Wherever the string "pink" shows up in the records below, return that line.

BEGIN INPUT DATA

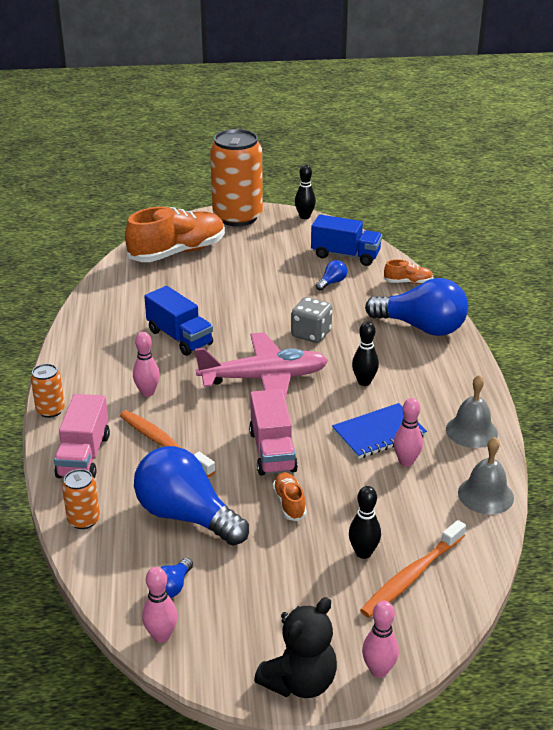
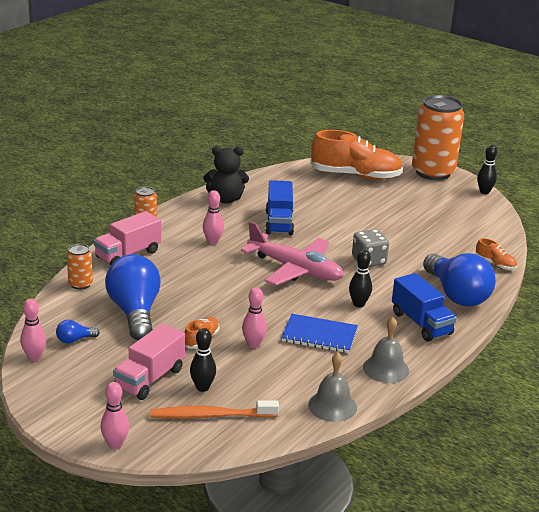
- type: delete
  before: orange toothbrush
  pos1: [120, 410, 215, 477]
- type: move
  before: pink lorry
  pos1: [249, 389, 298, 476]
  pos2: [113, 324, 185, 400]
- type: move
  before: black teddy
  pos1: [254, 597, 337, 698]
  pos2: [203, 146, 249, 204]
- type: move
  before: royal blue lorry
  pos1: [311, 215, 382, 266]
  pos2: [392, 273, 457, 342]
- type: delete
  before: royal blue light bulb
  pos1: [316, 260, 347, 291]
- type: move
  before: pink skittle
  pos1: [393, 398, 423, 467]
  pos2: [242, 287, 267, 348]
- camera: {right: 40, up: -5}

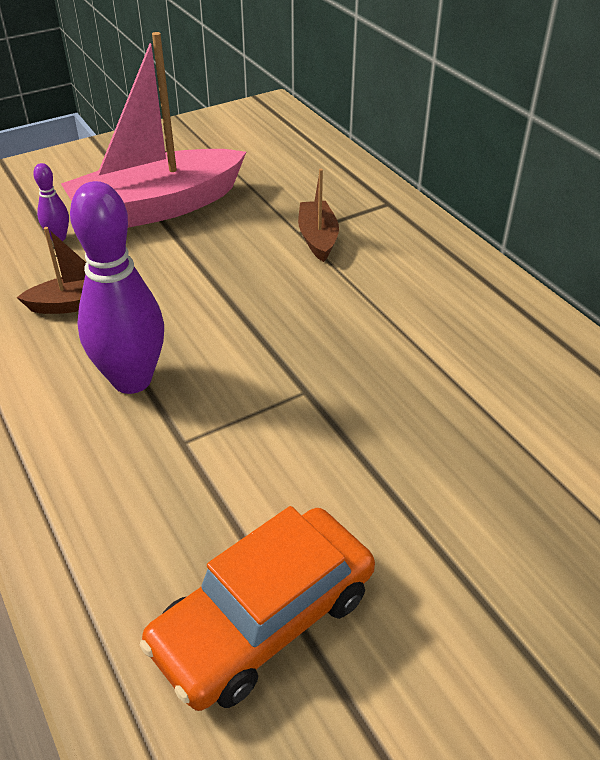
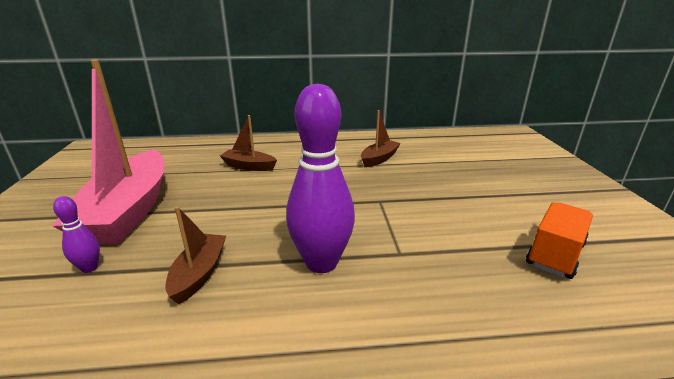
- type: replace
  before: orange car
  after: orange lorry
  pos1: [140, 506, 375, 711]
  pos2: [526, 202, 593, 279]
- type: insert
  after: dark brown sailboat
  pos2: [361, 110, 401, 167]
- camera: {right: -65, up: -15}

END INPUT DATA

• **RESULT OF THIS TASK**:
  before: pink lorry
  before: pink skittle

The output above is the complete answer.